**Work item:** Your task is to copy every line of the entries that contains "AUDIO".

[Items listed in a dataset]
::::
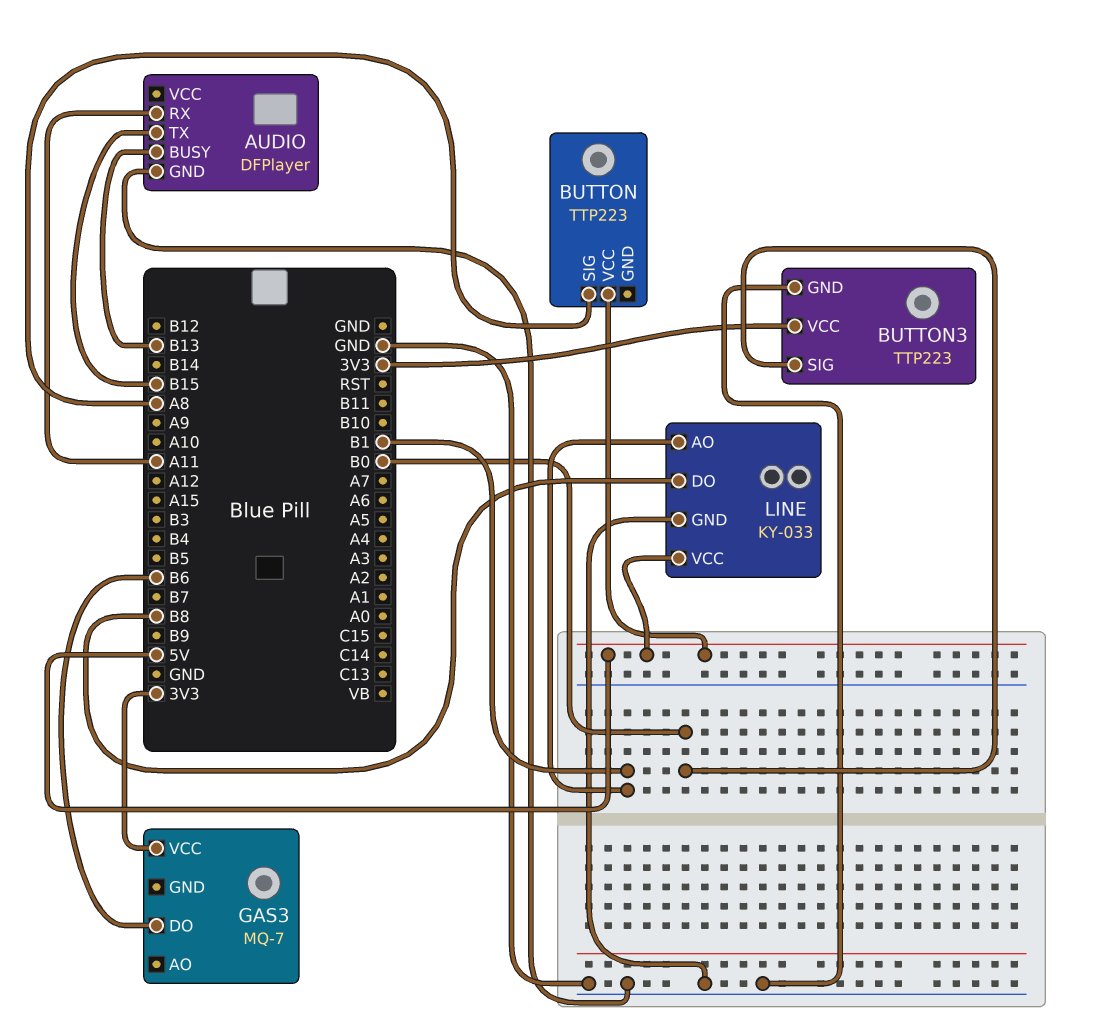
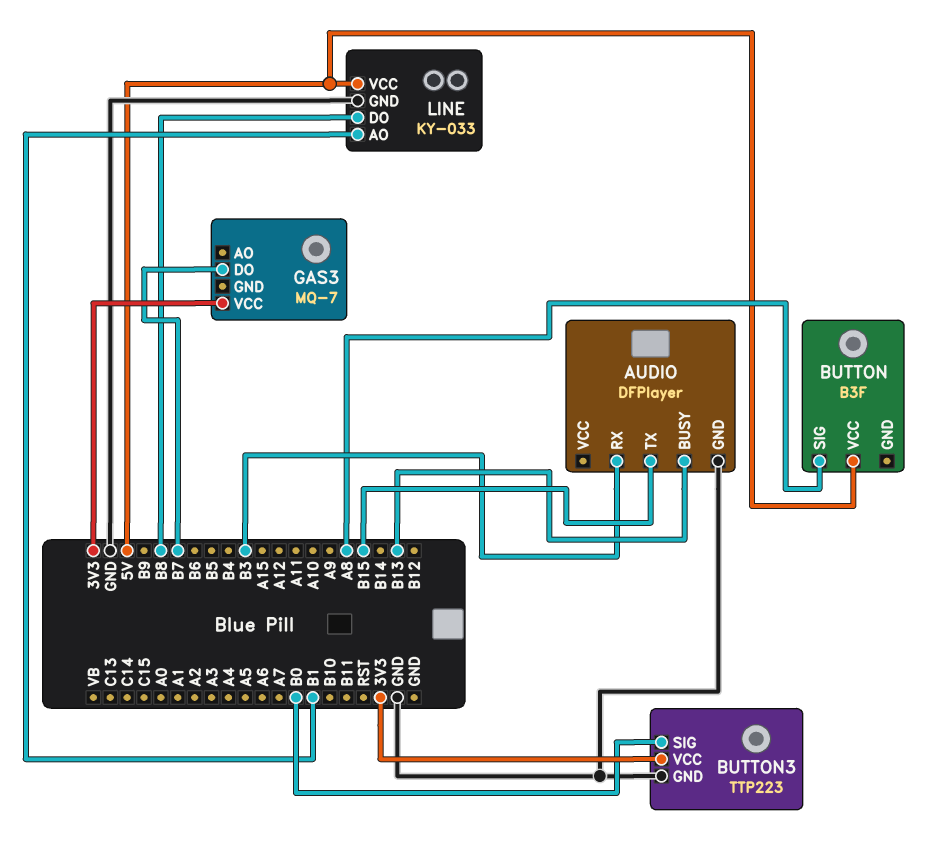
AUDIO pin RX: A11 -> B3
BUTTON: TTP223 -> B3F
GAS3 pin DO: B6 -> B7

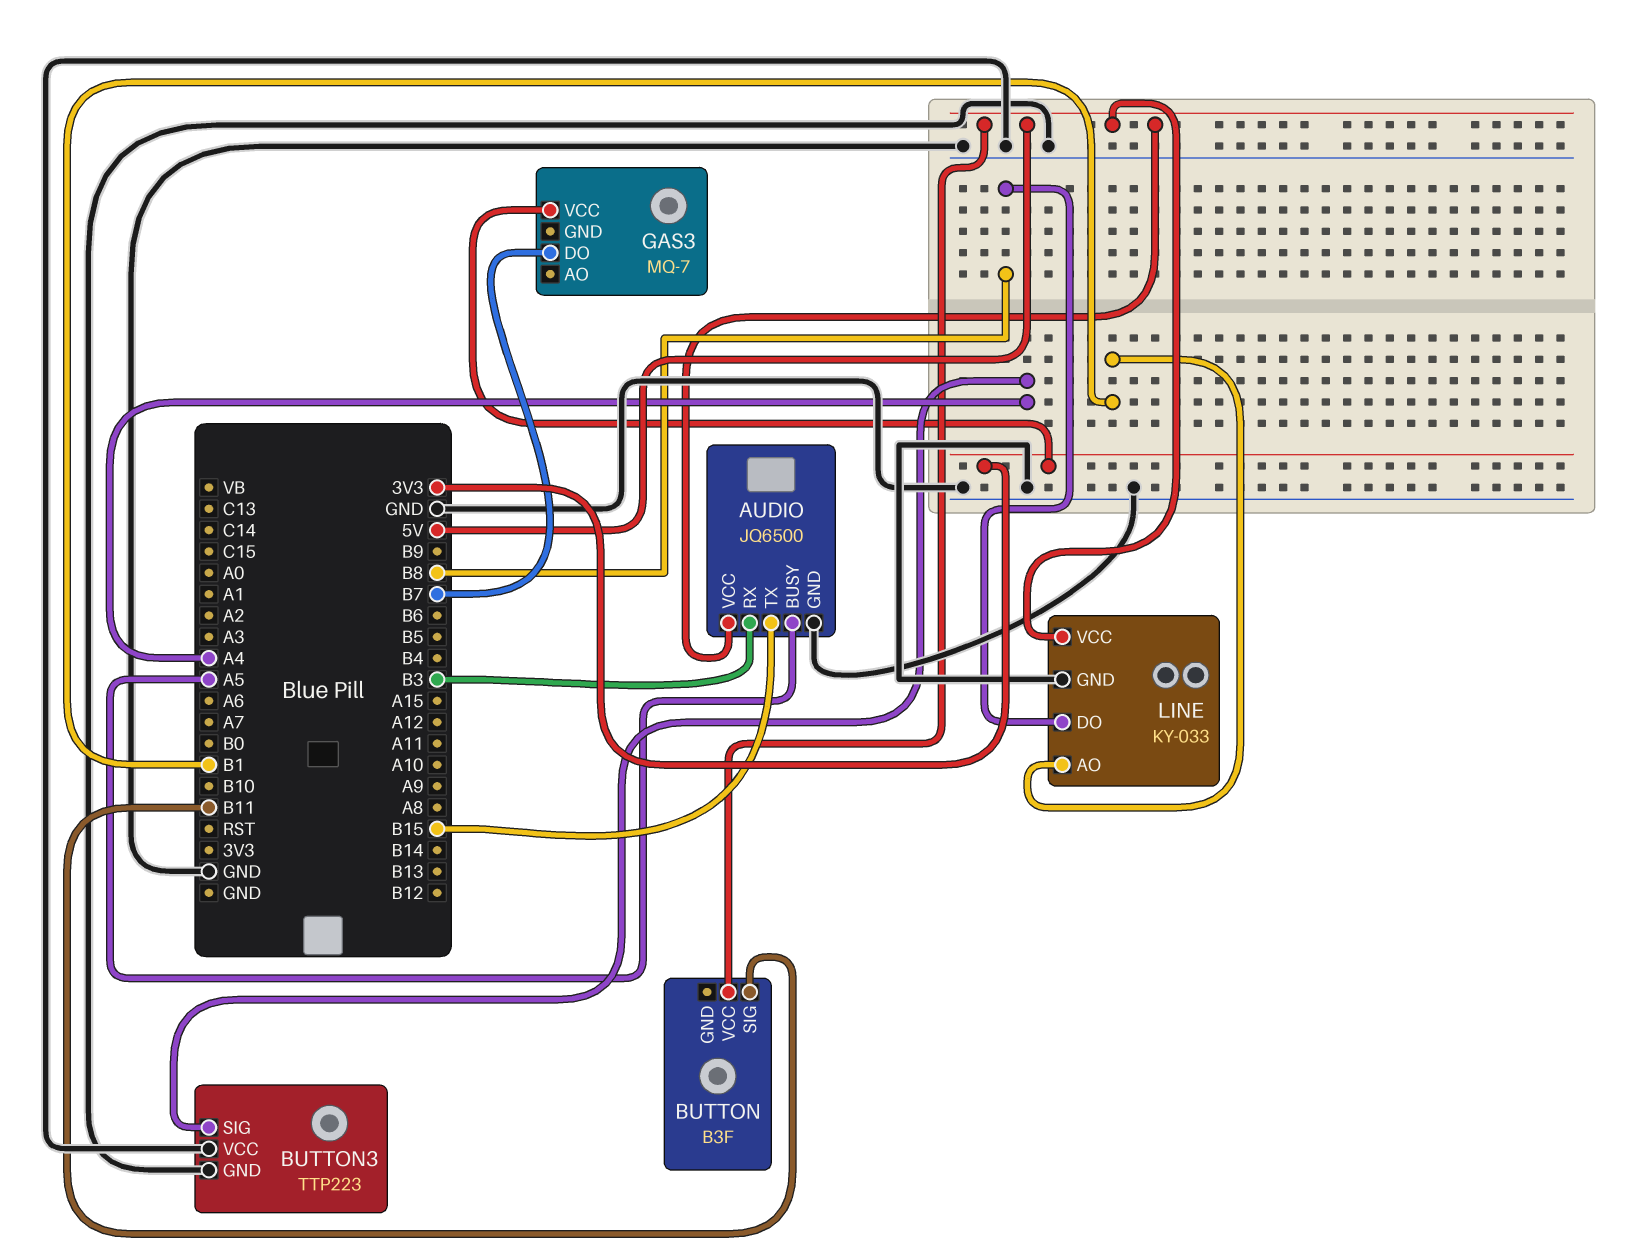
AUDIO: DFPlayer -> JQ6500
AUDIO pin BUSY: B13 -> A5
AUDIO pin VCC: none -> 5V
BUTTON pin SIG: A8 -> B11
BUTTON3 pin SIG: B0 -> A4
BUTTON3 pin VCC: 3V3 -> GND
::::
**Solved problem:**
AUDIO pin RX: A11 -> B3
AUDIO: DFPlayer -> JQ6500
AUDIO pin BUSY: B13 -> A5
AUDIO pin VCC: none -> 5V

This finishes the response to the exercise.